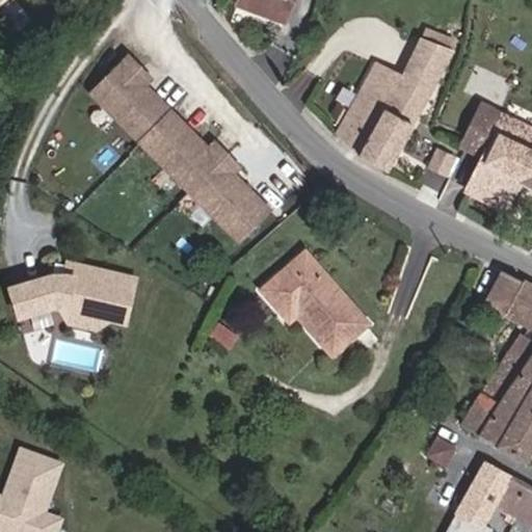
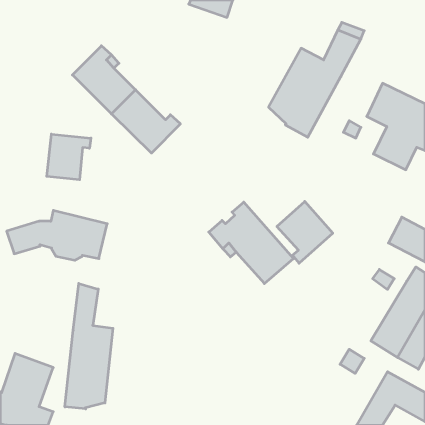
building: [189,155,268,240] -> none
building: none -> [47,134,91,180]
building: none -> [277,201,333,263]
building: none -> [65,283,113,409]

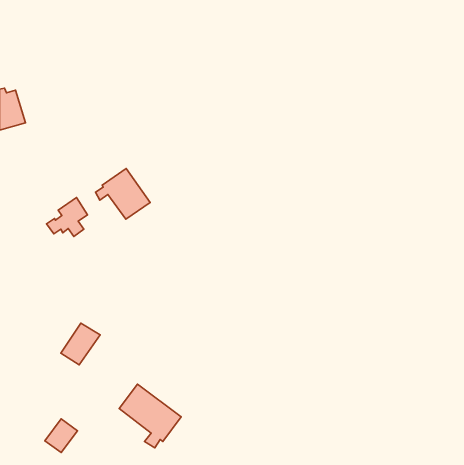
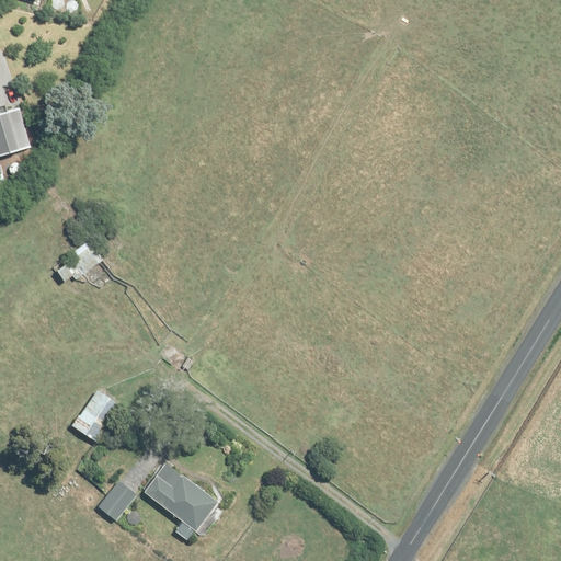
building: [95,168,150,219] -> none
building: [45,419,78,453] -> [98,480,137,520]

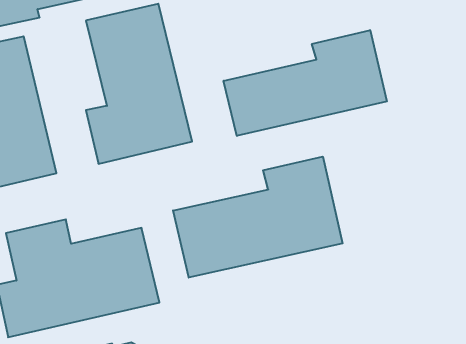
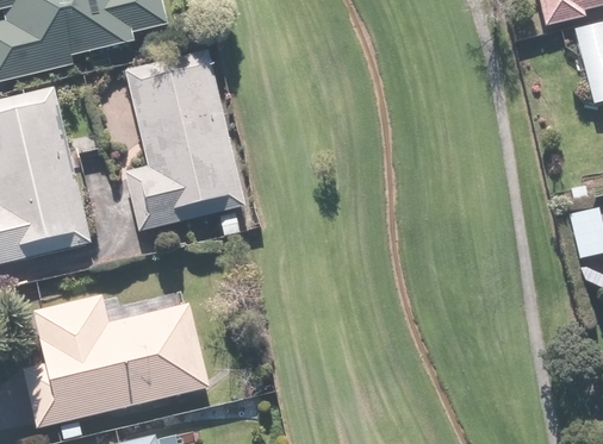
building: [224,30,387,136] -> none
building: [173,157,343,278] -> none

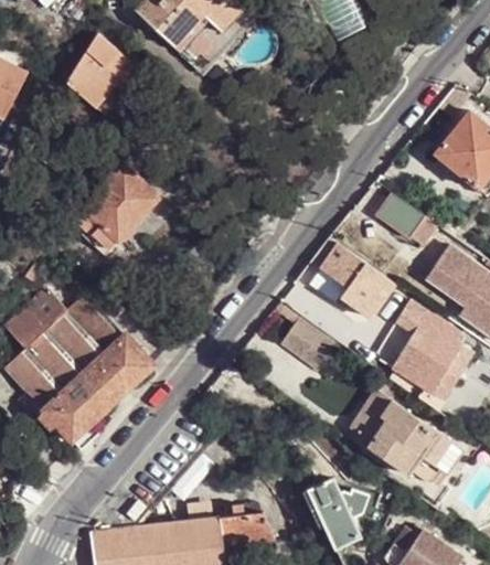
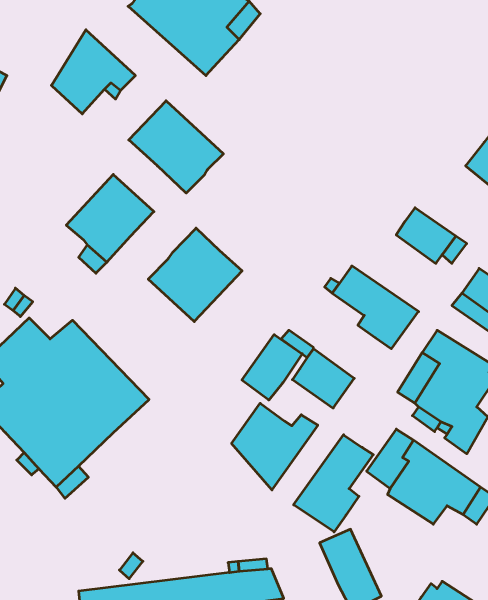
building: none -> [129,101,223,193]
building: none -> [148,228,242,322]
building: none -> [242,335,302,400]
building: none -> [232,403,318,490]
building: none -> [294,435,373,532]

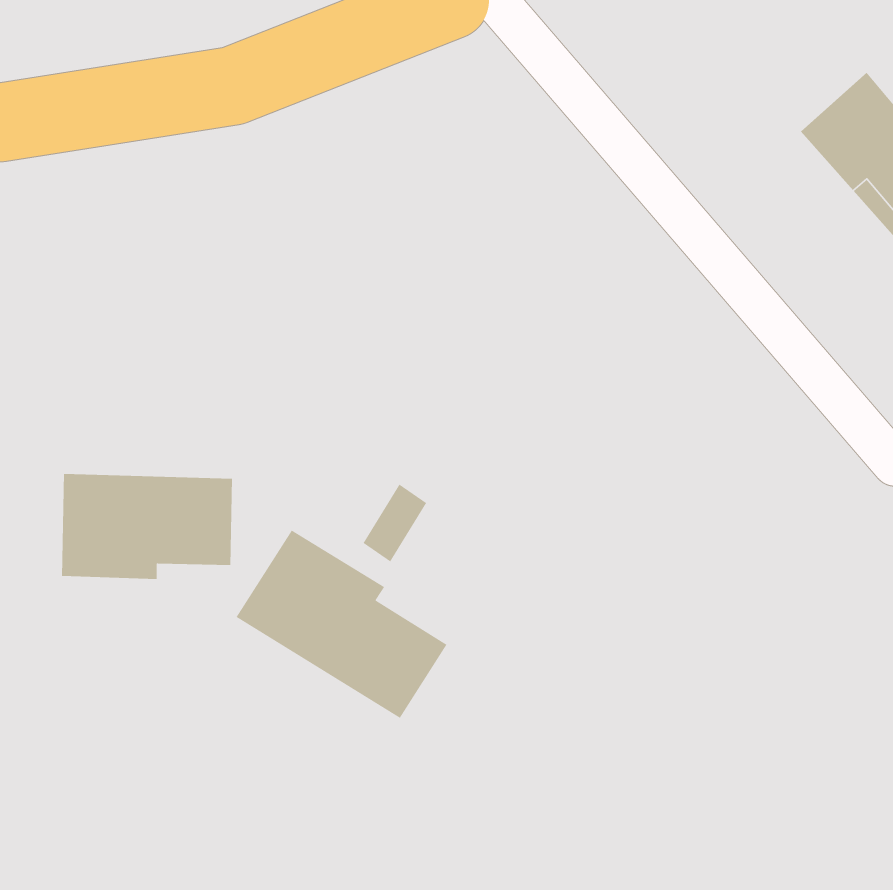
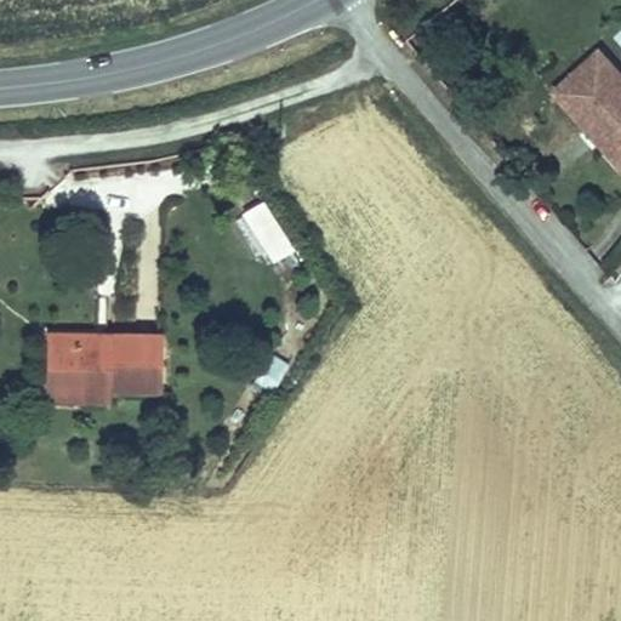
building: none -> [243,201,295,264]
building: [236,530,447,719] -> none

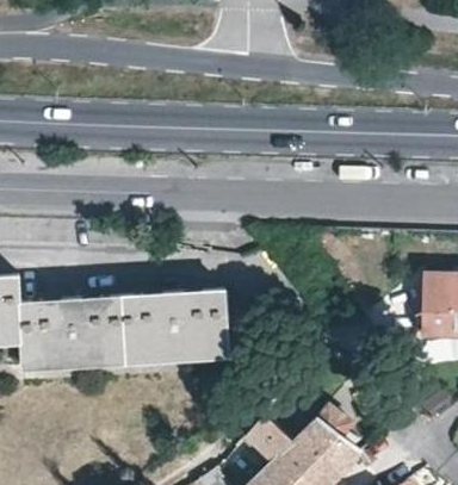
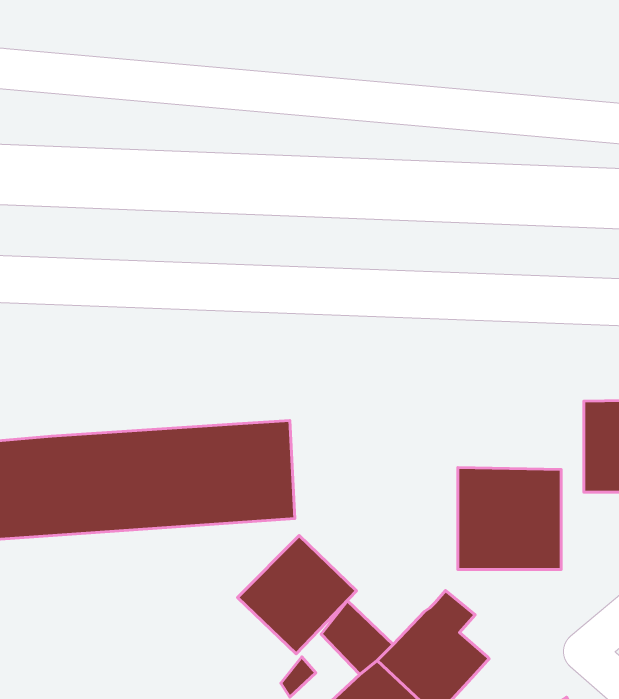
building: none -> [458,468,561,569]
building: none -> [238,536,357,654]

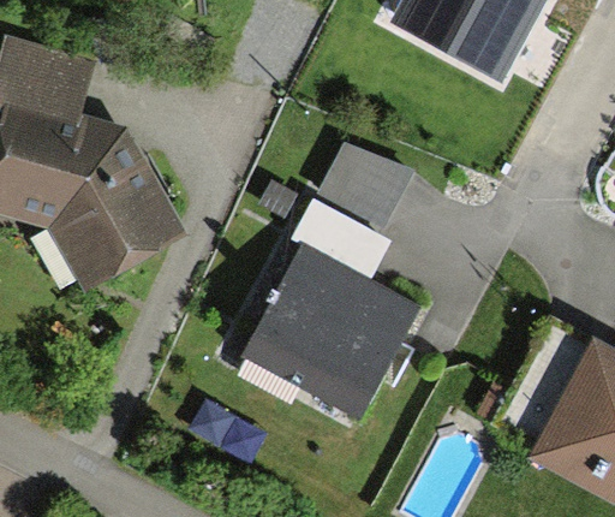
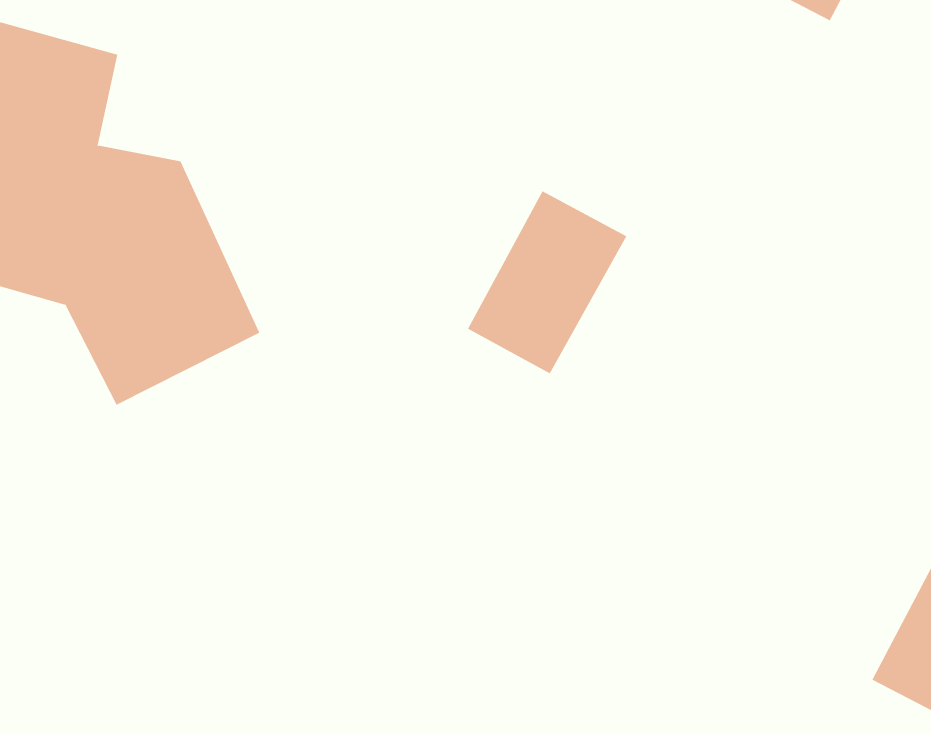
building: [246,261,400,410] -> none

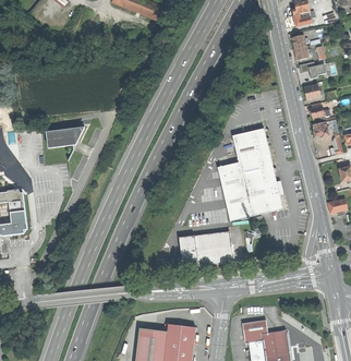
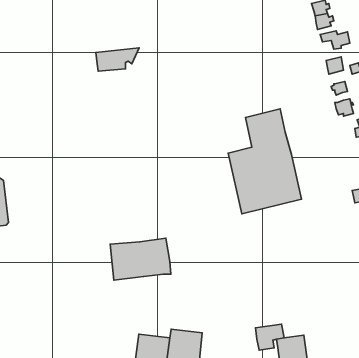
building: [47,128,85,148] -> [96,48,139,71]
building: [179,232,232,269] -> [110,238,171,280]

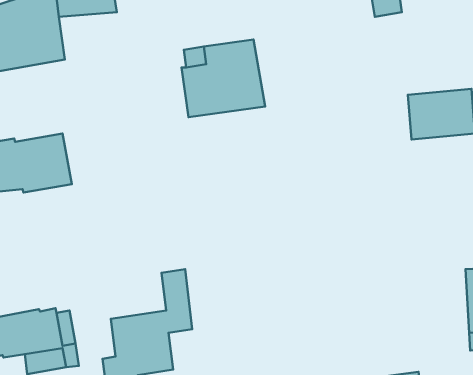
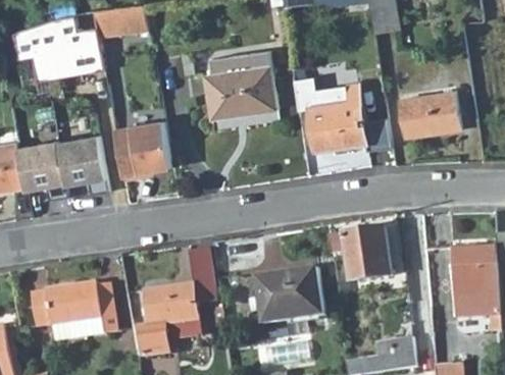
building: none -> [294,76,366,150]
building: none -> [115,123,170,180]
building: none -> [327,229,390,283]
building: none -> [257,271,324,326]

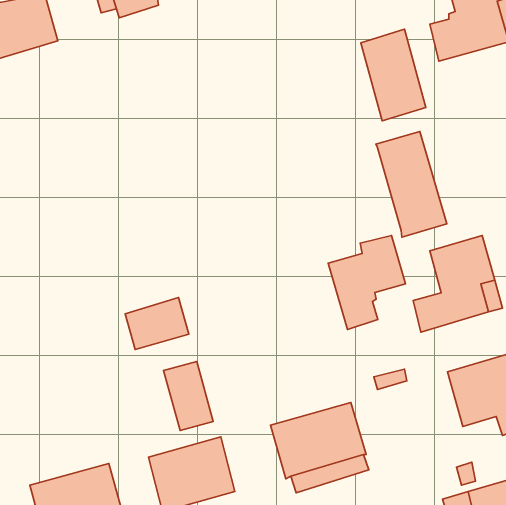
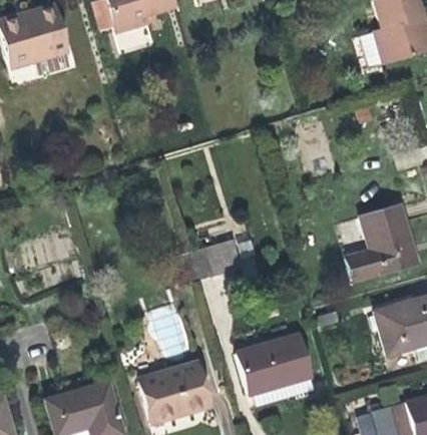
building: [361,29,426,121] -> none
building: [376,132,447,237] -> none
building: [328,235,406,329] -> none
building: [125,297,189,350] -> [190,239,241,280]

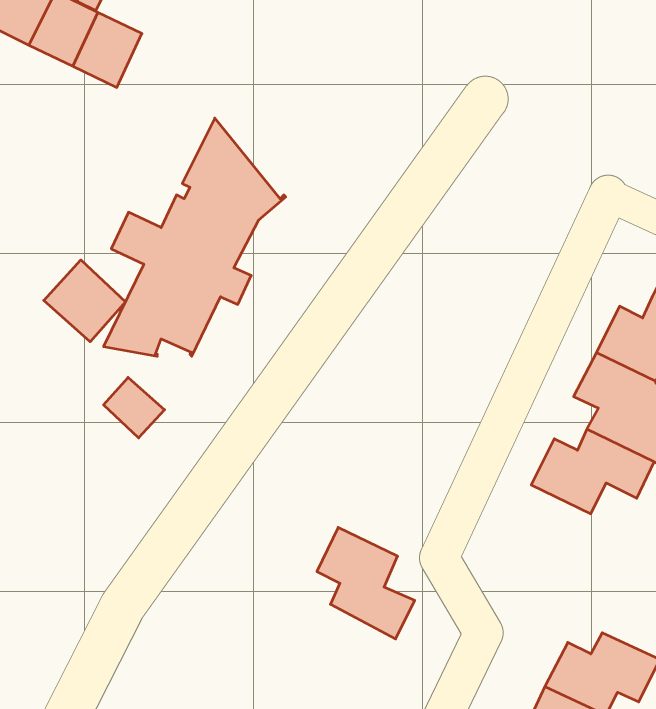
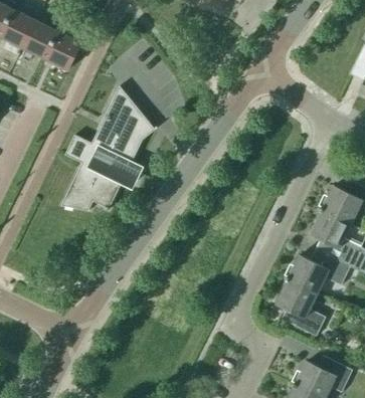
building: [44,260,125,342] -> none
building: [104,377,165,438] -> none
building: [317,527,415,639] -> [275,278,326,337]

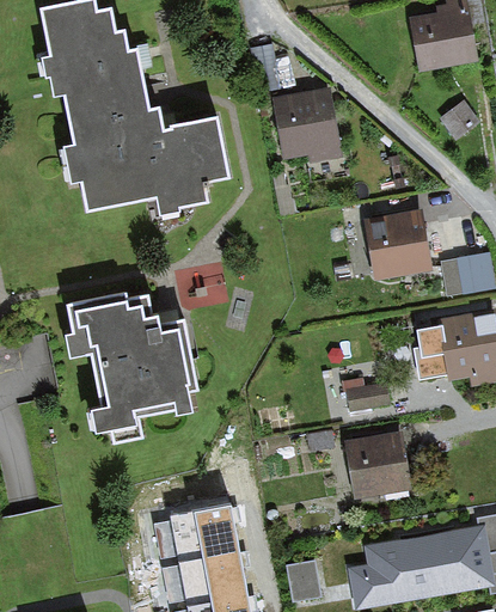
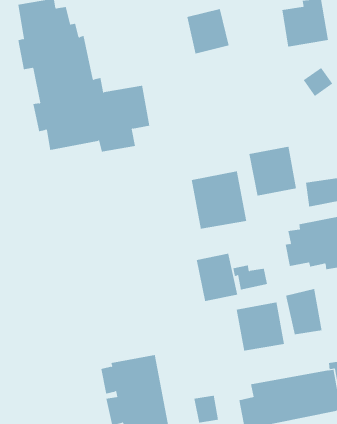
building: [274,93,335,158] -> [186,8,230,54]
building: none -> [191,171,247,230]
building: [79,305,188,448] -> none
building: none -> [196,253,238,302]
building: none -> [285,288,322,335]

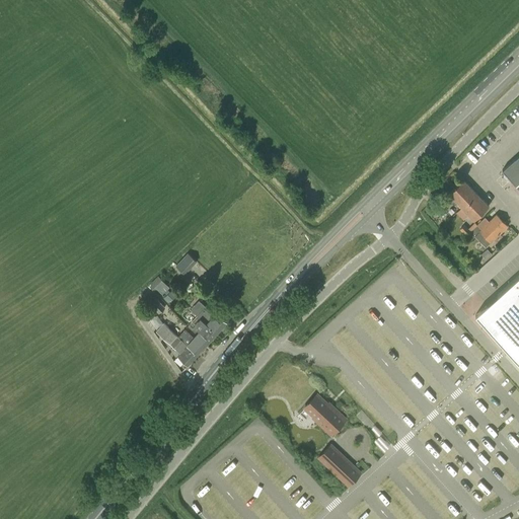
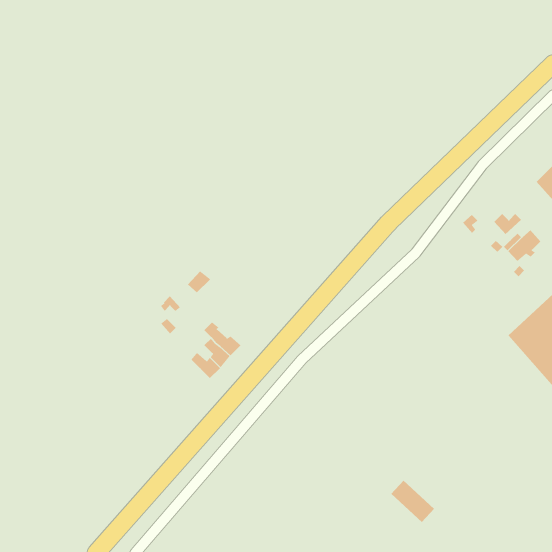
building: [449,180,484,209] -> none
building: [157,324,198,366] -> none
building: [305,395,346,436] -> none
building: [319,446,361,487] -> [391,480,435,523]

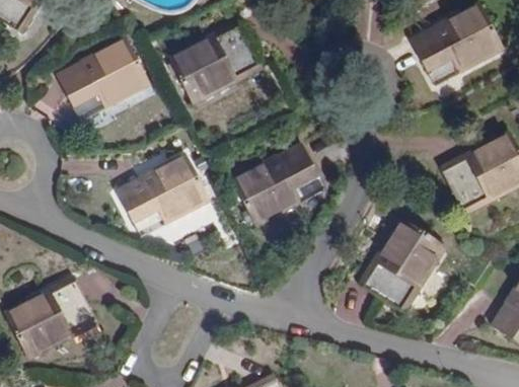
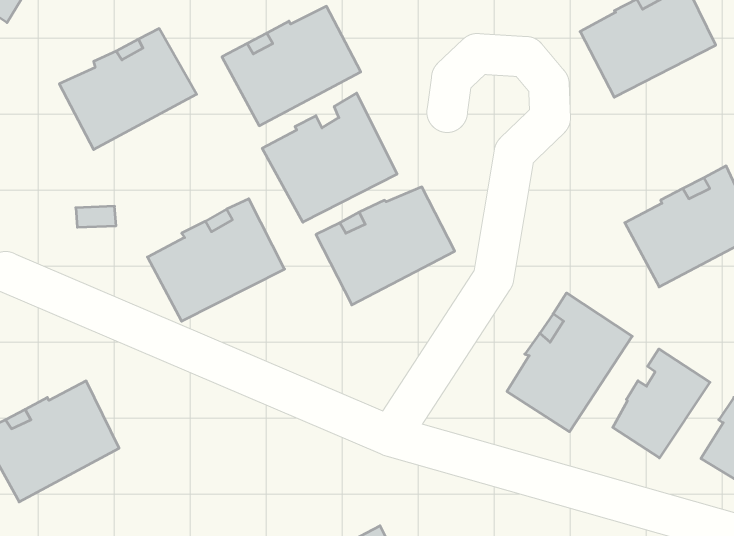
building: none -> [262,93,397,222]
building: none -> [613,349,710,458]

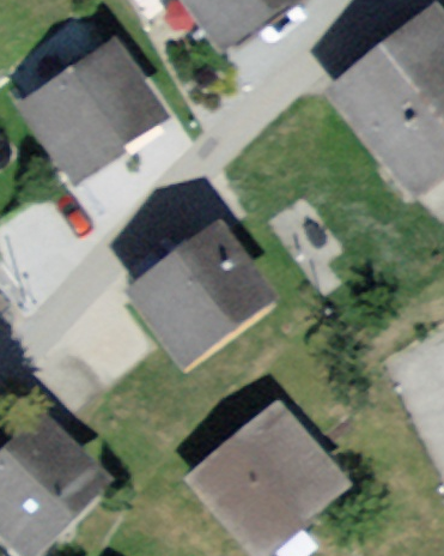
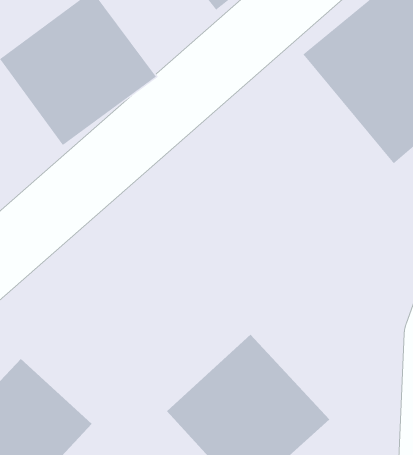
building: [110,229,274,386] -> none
____
In the data above, take the line with "building: [95,168,150,219] -> none", the line with "building: none -> [294,435,373,532]", and every line between, and set them down exactly without pictures.

building: [95,168,150,219] -> none
building: [45,419,78,453] -> [98,480,137,520]

building: [224,30,387,136] -> none
building: [173,157,343,278] -> none

building: none -> [129,101,223,193]
building: none -> [148,228,242,322]
building: none -> [242,335,302,400]
building: none -> [232,403,318,490]
building: none -> [294,435,373,532]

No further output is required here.